As the answer, give a copy of each line below that includes the word "black".

RAW DATA Block Start

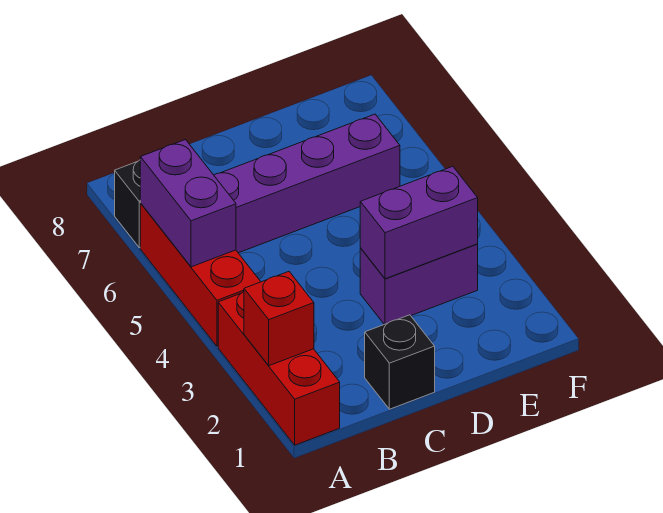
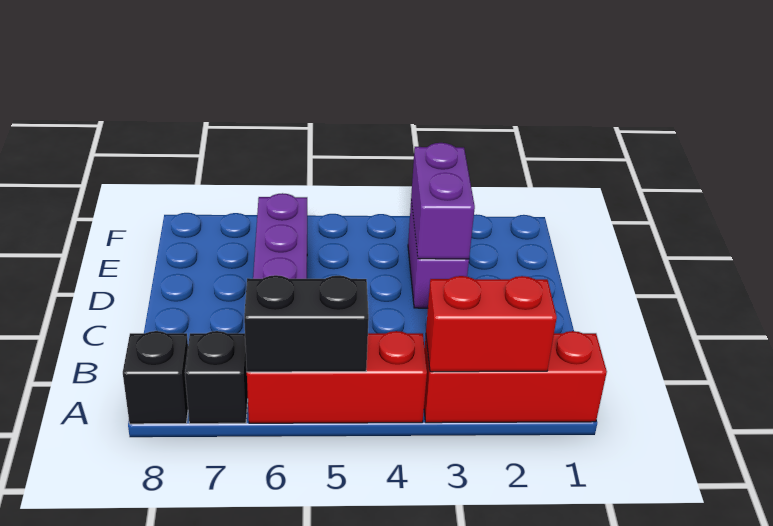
red brick A2 level 2 -> red brick A2:A3 level 2
purple brick A5:A6 level 2 -> black brick A5:A6 level 2
black brick C1 level 1 -> black brick A8 level 1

RAW DATA Block End

WRITTEN ANSWER —
purple brick A5:A6 level 2 -> black brick A5:A6 level 2
black brick C1 level 1 -> black brick A8 level 1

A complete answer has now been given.